> _To do_
Word for word, copy out the data below, omitting pictures.

[[ Dataset entries open ]]

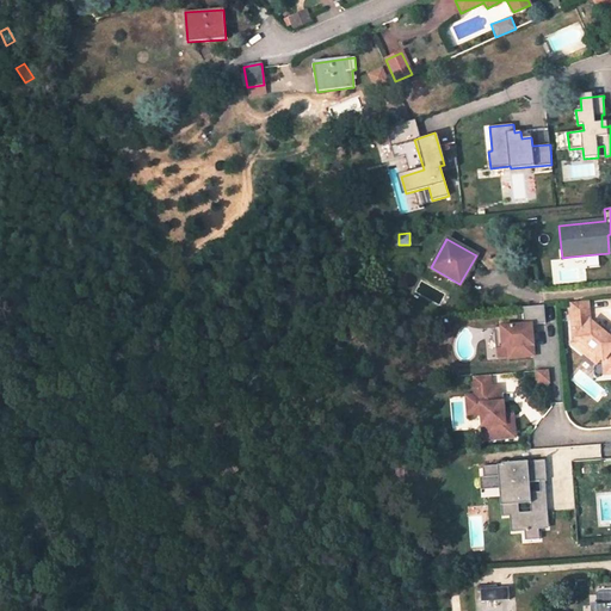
[(604,375),(610,372),(610,351),(610,350),(610,339),(608,337),(598,329),(590,321),(587,301),(569,303),(573,341),(572,344),(585,355),(588,350),(599,358),(603,360),(604,375)]
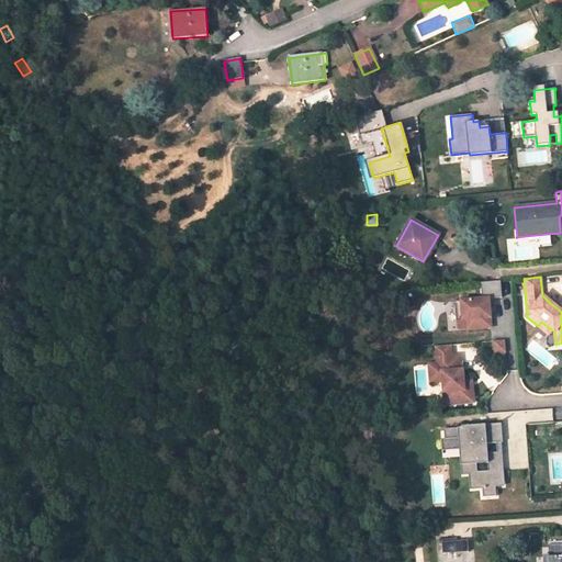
[(480,283),(482,299),(454,302),(457,322),(467,321),(468,330),(492,327),(490,303),(487,304),(487,300),(489,299),(502,298),(501,281),(480,283)]
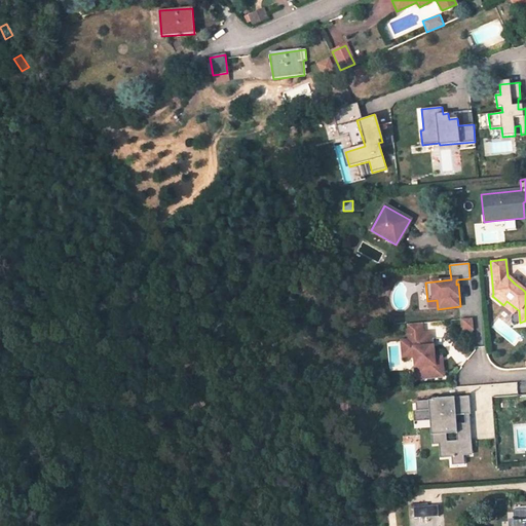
[(506,301),(503,305),(513,313),(516,308),(506,301)]
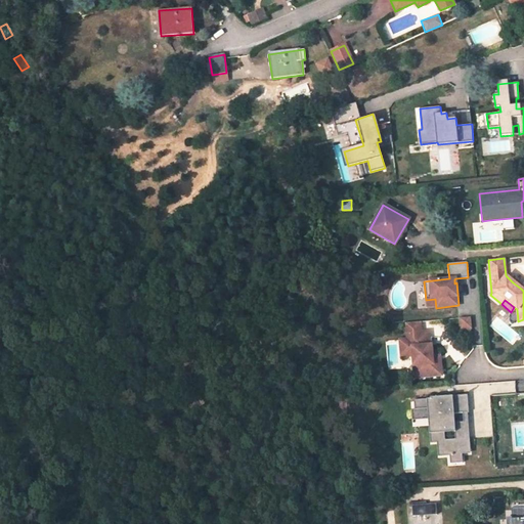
[(470,317),(459,318),(459,331),(471,330),(470,317)]
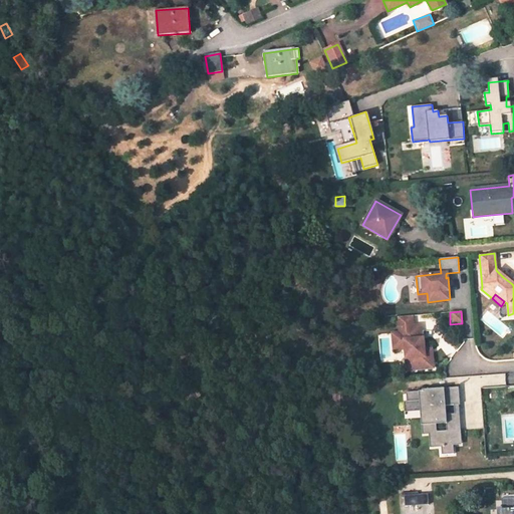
[(399,327),(413,326),(412,316),(398,317),(399,327)]
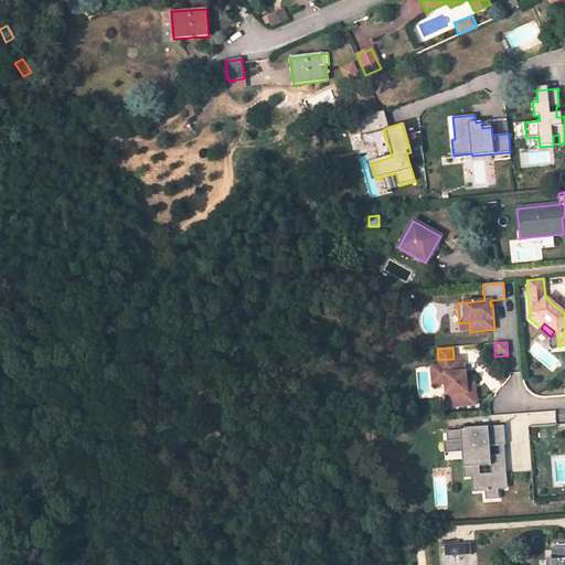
[(446,408),(476,405),(475,390),(467,391),(466,384),(465,372),(462,372),(461,358),(454,359),(438,360),(438,366),(440,384),(444,384),(446,408)]
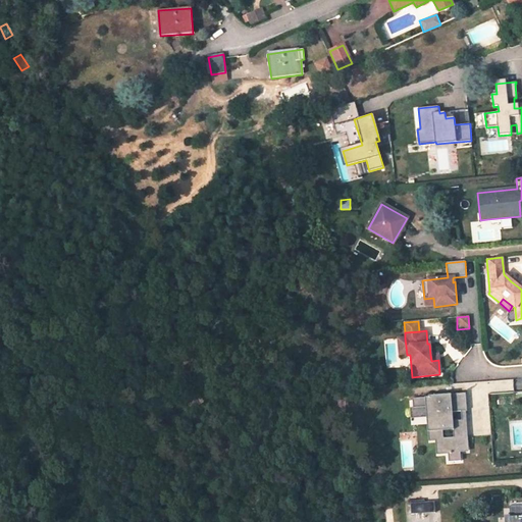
[(399,356),(407,355),(405,338),(398,340),(399,356)]
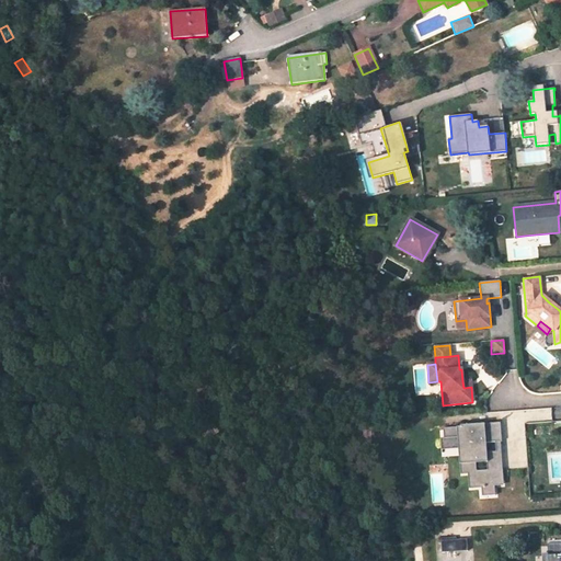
[(471,488),(481,487),(482,497),(495,496),(494,485),(502,485),(501,469),(496,470),(495,464),(497,464),(496,453),(495,453),(489,453),(490,454),(487,454),(485,444),(495,443),(499,443),(502,443),(500,423),(460,426),(460,427),(443,428),(444,438),(444,439),(460,438),(461,449),(464,473),(470,472),(471,488)]
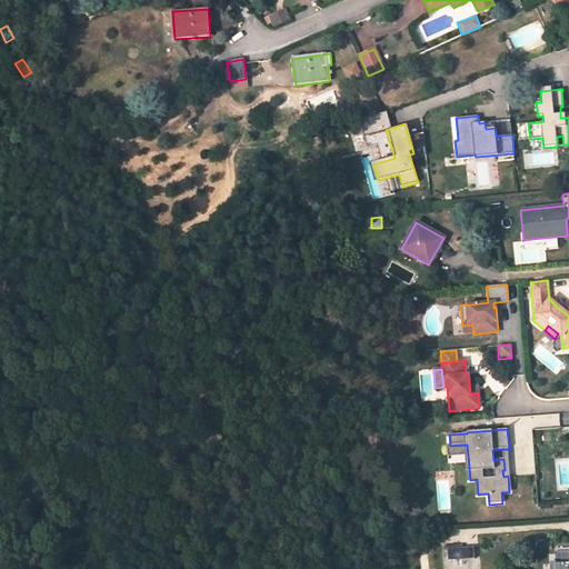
[(447,457),(468,456),(467,445),(450,446),(450,445),(447,445),(447,457)]
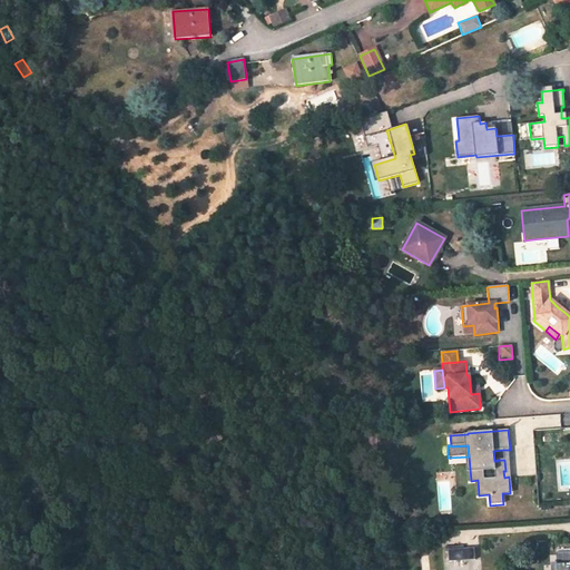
[(464,548),(455,549),(457,561),(475,560),(474,548),(464,548)]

[[ Dataset entries closed ]]

> _Result_
[(604,375),(610,372),(610,351),(610,350),(610,339),(608,337),(598,329),(590,321),(587,301),(569,303),(573,341),(572,344),(585,355),(588,350),(599,358),(603,360),(604,375)]
[(480,283),(482,299),(454,302),(457,322),(467,321),(468,330),(492,327),(490,303),(487,304),(487,300),(489,299),(502,298),(501,281),(480,283)]
[(506,301),(503,305),(513,313),(516,308),(506,301)]
[(470,317),(459,318),(459,331),(471,330),(470,317)]
[(399,327),(413,326),(412,316),(398,317),(399,327)]
[(446,408),(476,405),(475,390),(467,391),(466,384),(465,372),(462,372),(461,358),(454,359),(438,360),(438,366),(440,384),(444,384),(446,408)]
[(399,356),(407,355),(405,338),(398,340),(399,356)]
[(471,488),(481,487),(482,497),(495,496),(494,485),(502,485),(501,469),(496,470),(495,464),(497,464),(496,453),(495,453),(489,453),(490,454),(487,454),(485,444),(495,443),(499,443),(502,443),(500,423),(460,426),(460,427),(443,428),(444,438),(444,439),(460,438),(461,449),(464,473),(470,472),(471,488)]
[(447,457),(468,456),(467,445),(450,446),(450,445),(447,445),(447,457)]
[(464,548),(455,549),(457,561),(475,560),(474,548),(464,548)]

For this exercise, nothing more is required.